# Exercise prompt:
Copy, from the material below, each line that contains the word "type".

# Data provided:

******

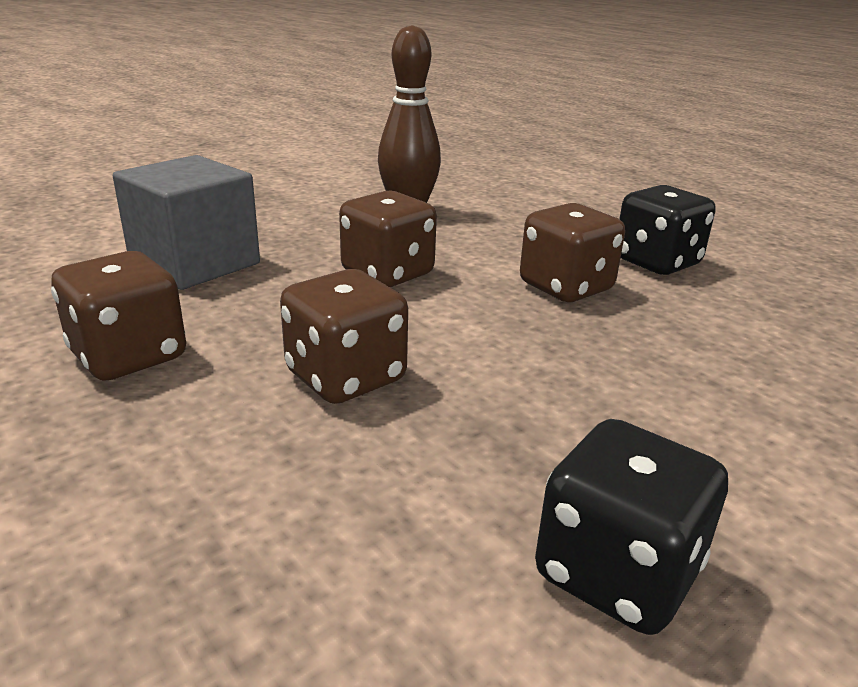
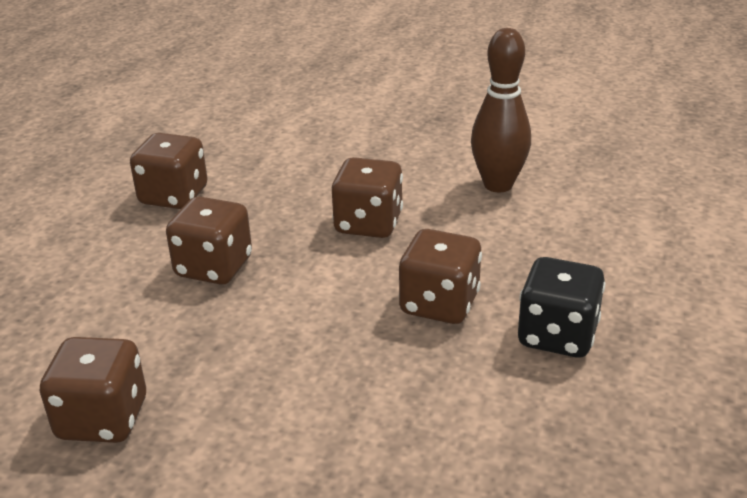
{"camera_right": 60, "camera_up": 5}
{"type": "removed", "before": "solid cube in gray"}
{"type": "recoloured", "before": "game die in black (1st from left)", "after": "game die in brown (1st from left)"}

******

# Response area:
{"type": "removed", "before": "solid cube in gray"}
{"type": "recoloured", "before": "game die in black (1st from left)", "after": "game die in brown (1st from left)"}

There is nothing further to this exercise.